### [Coordinate-based object records]
_ _ _ _

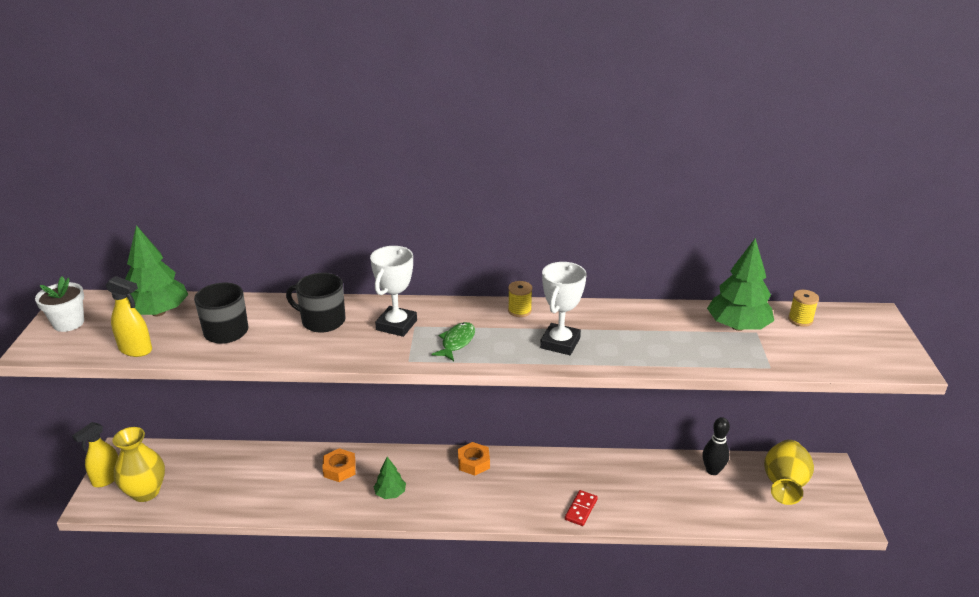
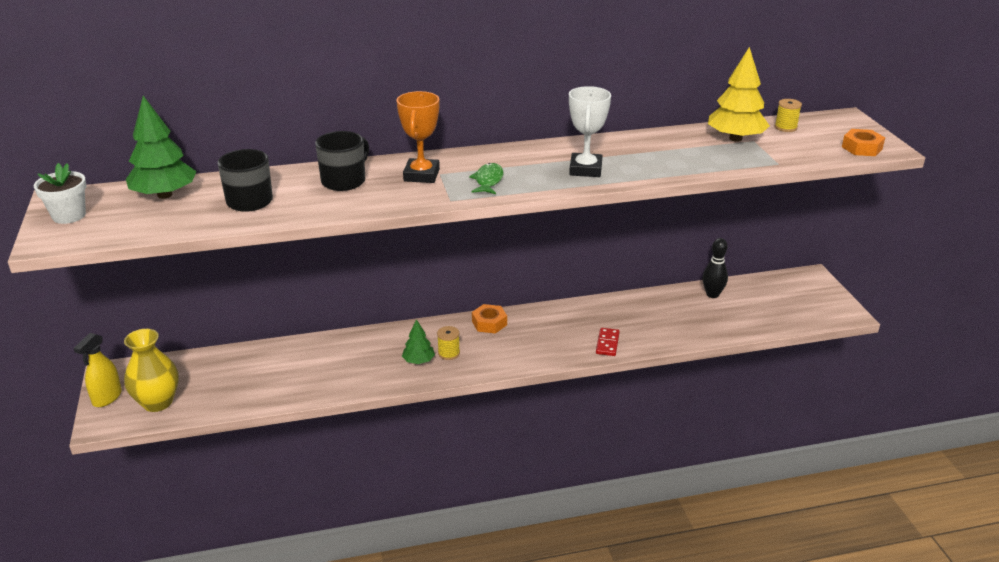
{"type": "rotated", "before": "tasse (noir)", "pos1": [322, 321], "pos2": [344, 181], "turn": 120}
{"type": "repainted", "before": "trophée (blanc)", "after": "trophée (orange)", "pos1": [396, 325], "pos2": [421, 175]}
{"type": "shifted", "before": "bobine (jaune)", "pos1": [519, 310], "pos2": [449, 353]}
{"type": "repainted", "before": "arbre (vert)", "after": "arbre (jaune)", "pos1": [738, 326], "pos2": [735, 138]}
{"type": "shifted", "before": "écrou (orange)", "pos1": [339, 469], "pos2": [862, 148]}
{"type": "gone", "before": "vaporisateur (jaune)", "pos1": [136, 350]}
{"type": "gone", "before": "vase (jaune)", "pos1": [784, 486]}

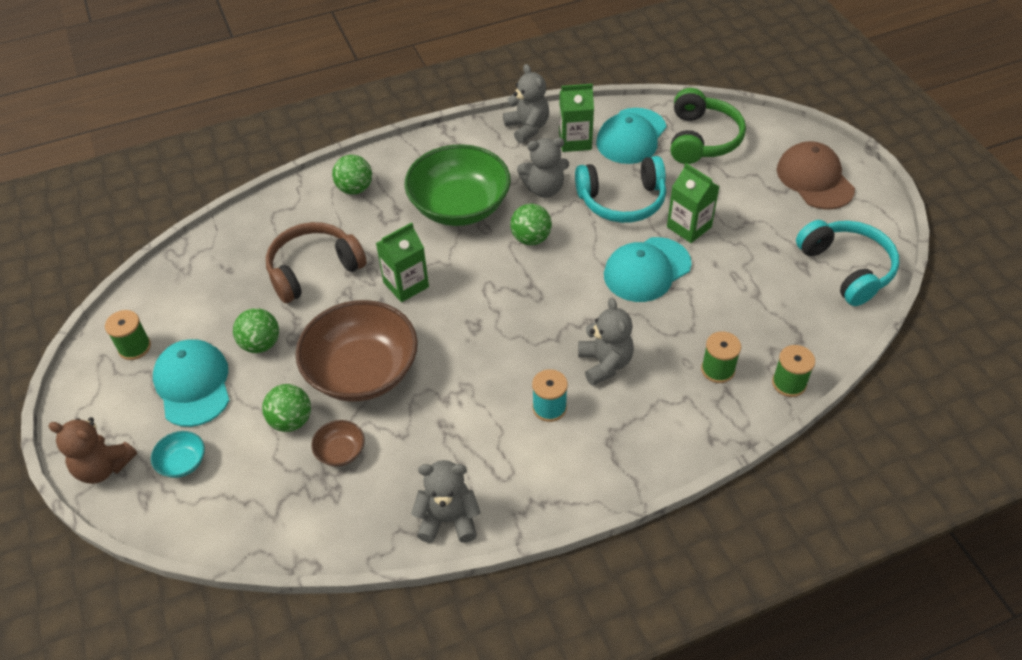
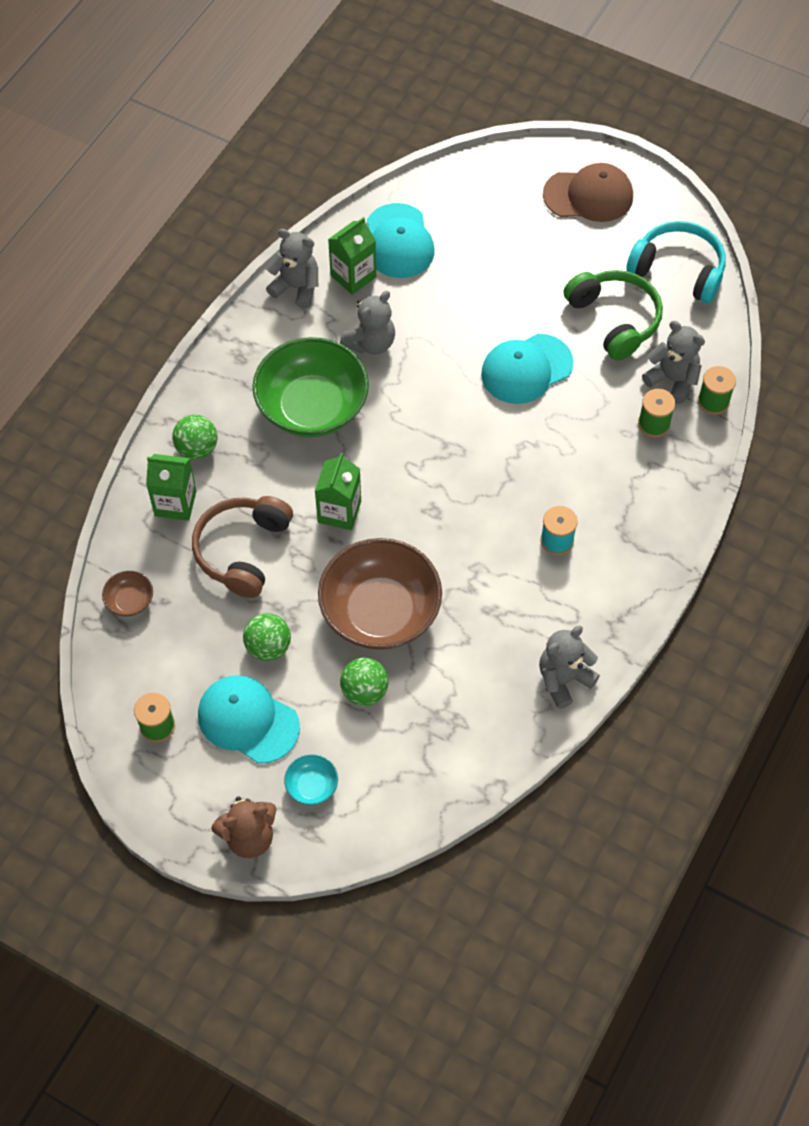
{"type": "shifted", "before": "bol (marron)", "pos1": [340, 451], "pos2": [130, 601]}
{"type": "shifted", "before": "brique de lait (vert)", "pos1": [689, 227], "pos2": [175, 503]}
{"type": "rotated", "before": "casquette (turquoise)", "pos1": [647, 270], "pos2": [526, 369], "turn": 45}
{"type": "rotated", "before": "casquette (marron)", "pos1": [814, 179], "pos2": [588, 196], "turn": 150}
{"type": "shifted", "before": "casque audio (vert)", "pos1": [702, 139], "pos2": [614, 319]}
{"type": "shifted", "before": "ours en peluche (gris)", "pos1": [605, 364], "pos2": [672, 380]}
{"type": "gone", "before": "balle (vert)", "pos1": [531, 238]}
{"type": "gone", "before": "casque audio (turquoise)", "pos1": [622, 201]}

_ _ _ _

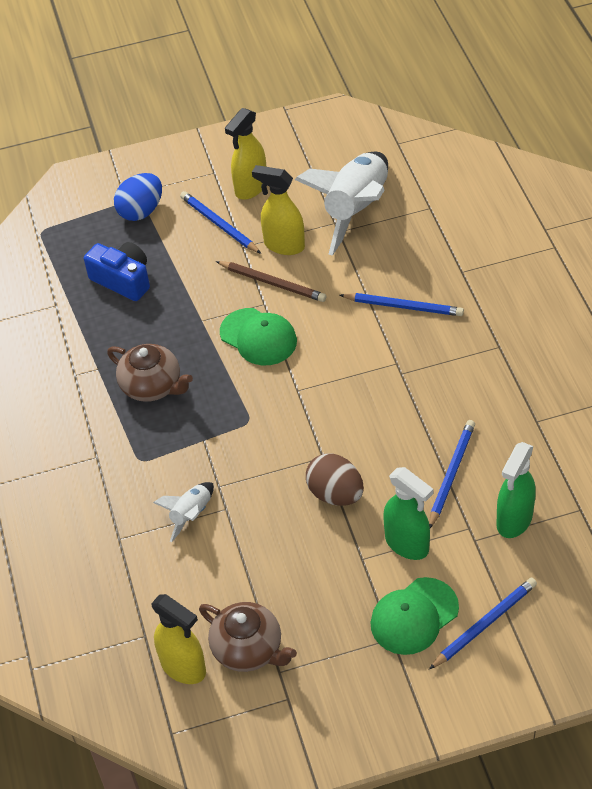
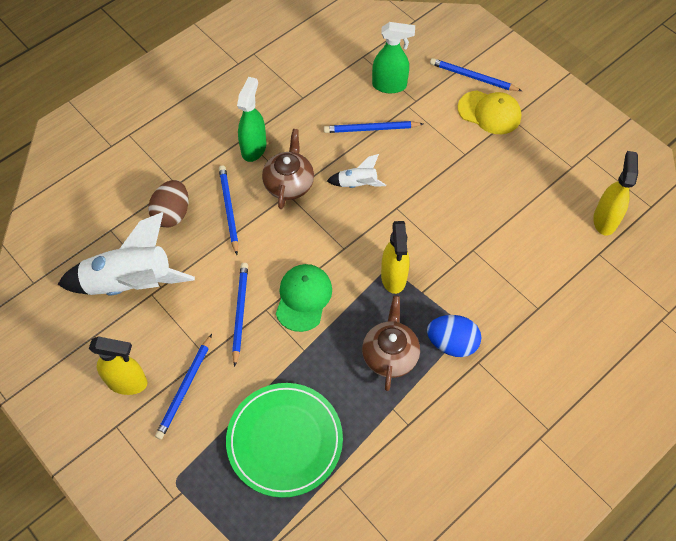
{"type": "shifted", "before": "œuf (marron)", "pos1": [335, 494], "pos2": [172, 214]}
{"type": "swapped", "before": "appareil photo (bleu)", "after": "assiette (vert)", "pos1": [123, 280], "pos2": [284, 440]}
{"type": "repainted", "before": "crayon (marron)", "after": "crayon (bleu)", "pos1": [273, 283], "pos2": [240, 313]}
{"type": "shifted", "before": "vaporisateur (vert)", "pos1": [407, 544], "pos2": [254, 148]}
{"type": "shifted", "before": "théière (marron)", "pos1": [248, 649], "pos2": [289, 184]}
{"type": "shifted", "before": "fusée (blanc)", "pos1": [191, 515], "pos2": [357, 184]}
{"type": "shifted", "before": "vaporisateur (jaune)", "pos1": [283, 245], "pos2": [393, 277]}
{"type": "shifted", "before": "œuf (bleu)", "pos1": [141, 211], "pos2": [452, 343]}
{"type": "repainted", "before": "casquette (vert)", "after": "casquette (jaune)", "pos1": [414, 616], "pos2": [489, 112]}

_ _ _ _

### [Exercise]
Filter the data, keeping only the lines that contain "orange".

### [Expected answer]
{"type": "repainted", "before": "trophée (blanc)", "after": "trophée (orange)", "pos1": [396, 325], "pos2": [421, 175]}
{"type": "shifted", "before": "écrou (orange)", "pos1": [339, 469], "pos2": [862, 148]}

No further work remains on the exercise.